[[ Records supplied, beginning ]]

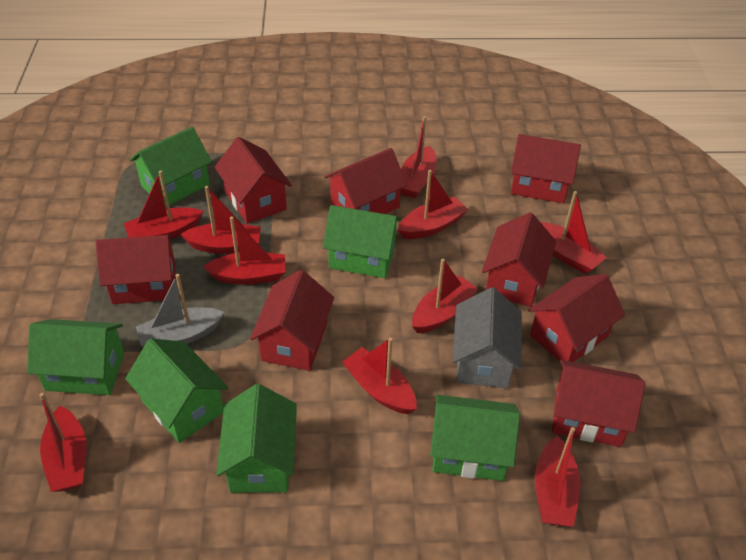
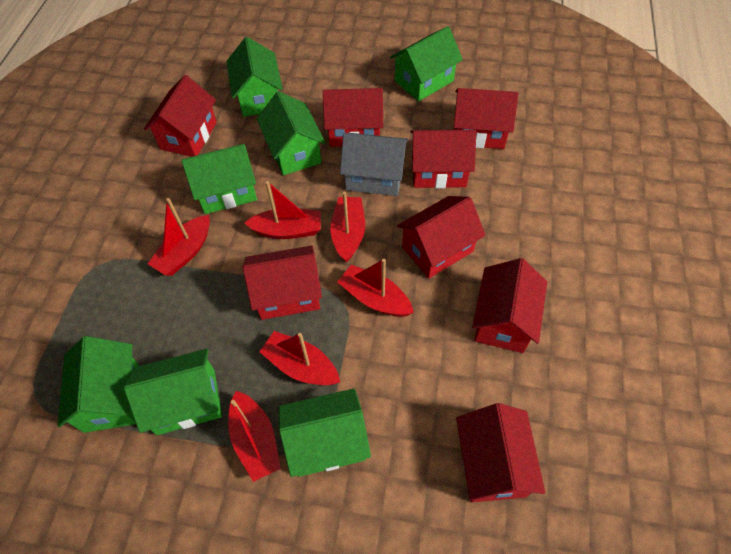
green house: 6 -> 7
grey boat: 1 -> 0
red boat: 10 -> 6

[[ Records supplied, end ]]
[[ Records supplied, beginning ]]

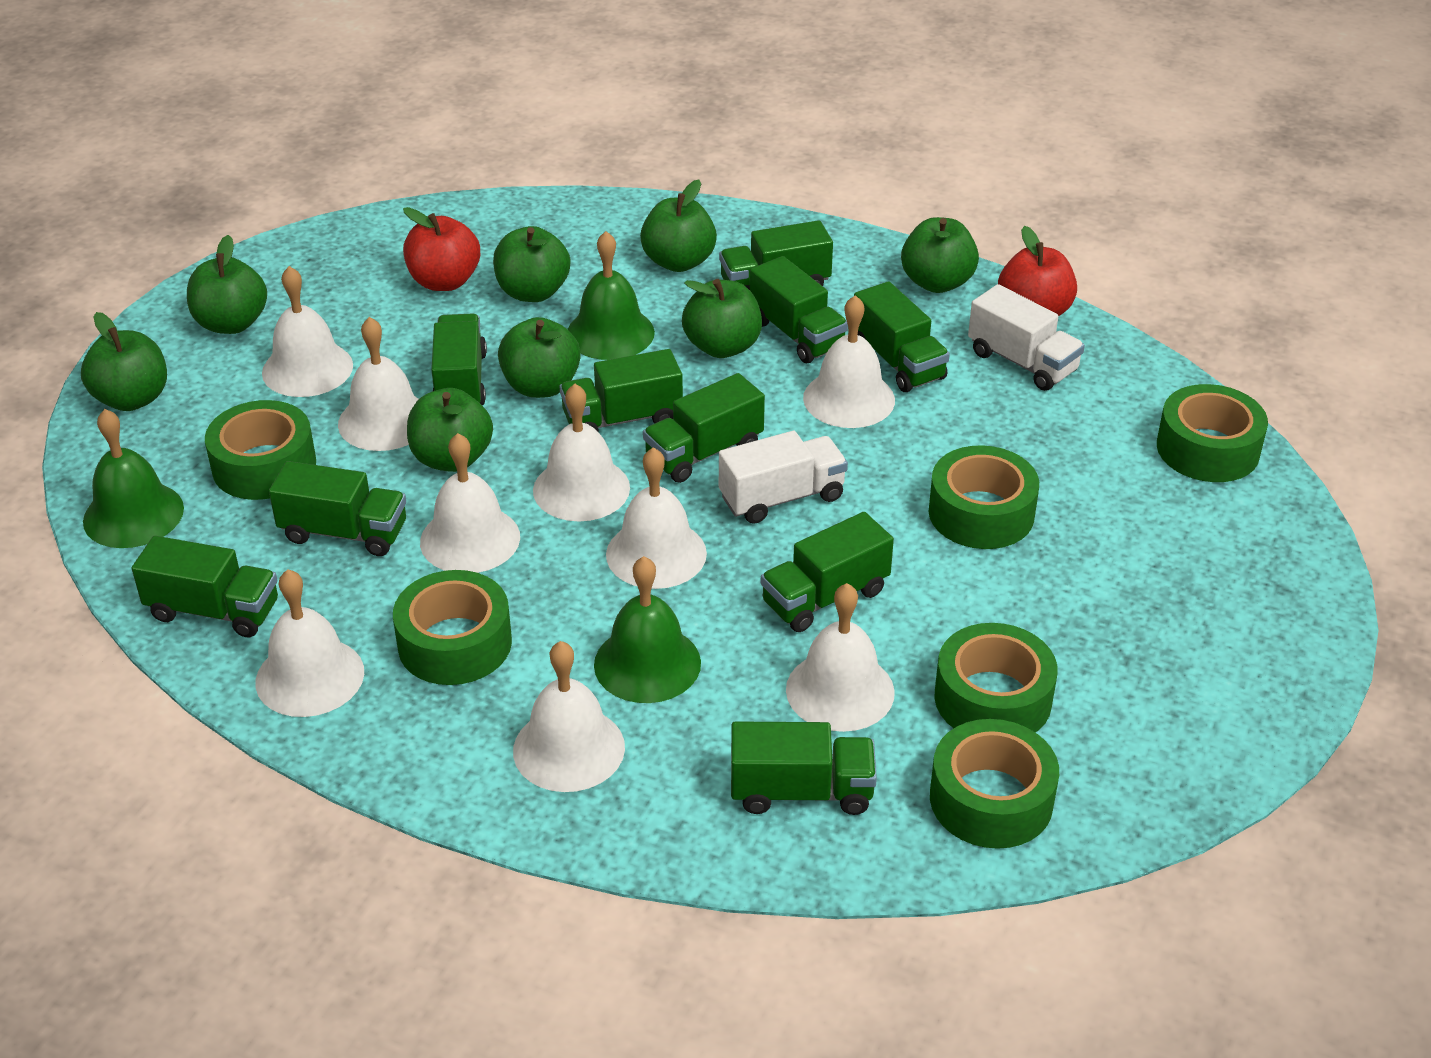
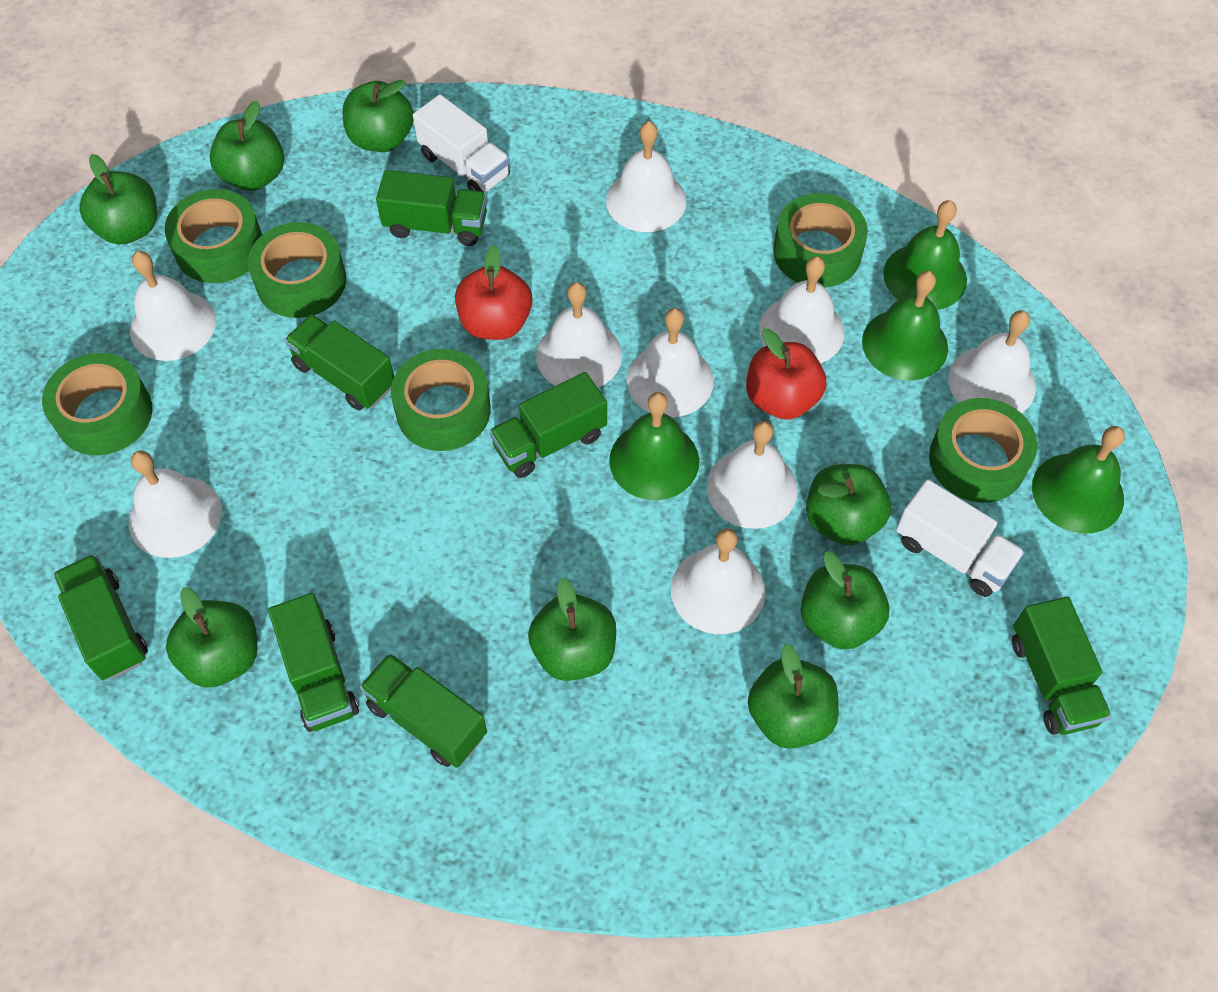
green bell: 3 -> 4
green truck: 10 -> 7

[[ Records supplied, end ]]
[[ Records supplied, beginning ]]

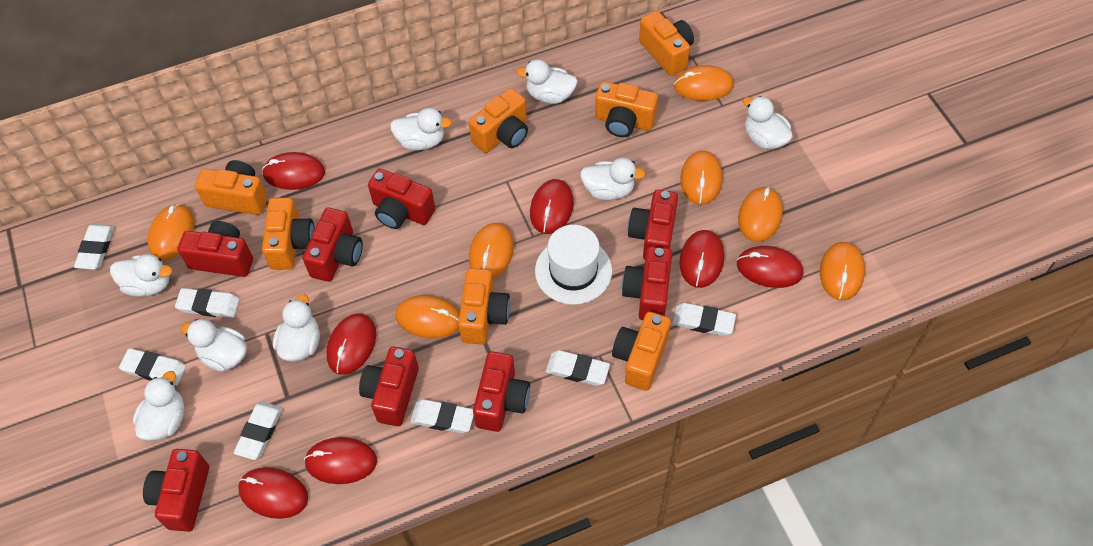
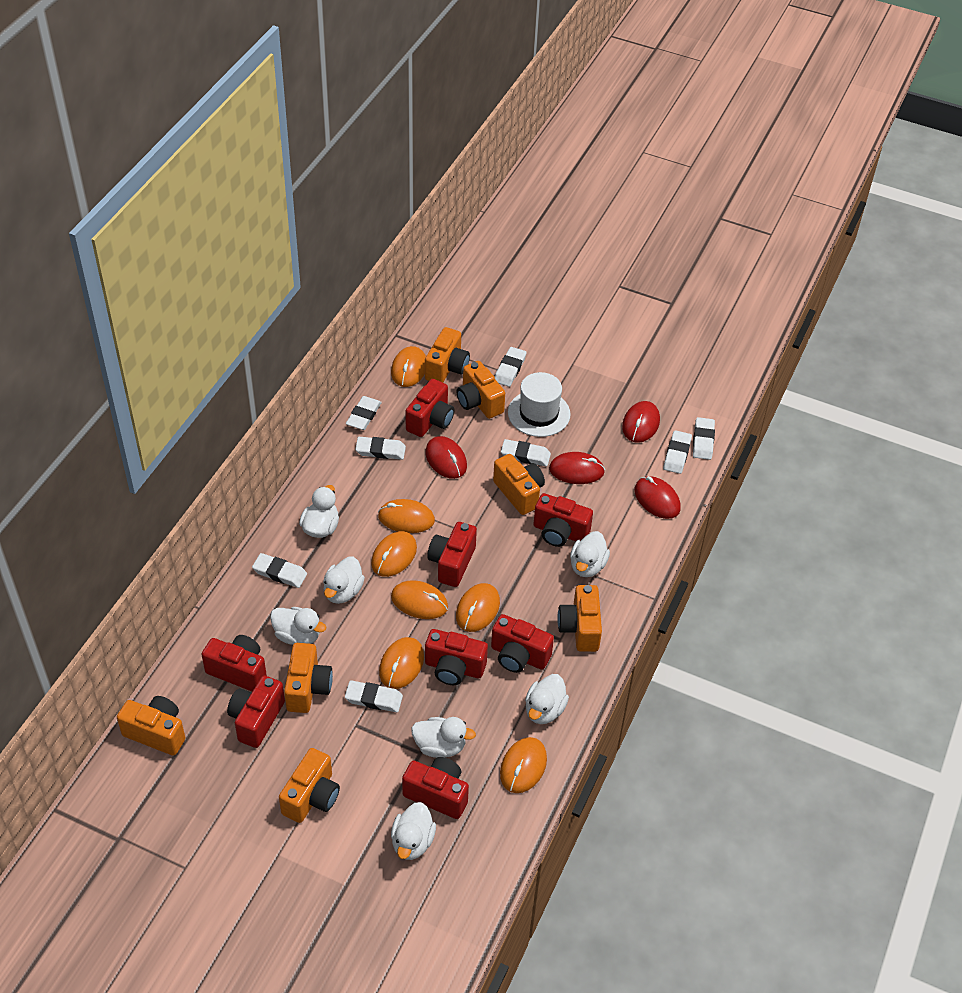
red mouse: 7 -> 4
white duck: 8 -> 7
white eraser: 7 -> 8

[[ Records supplied, end ]]

*Task brief:* Using the listing, say how many lines include the word "green", and add nothing else.

*Response to this exercise:* 3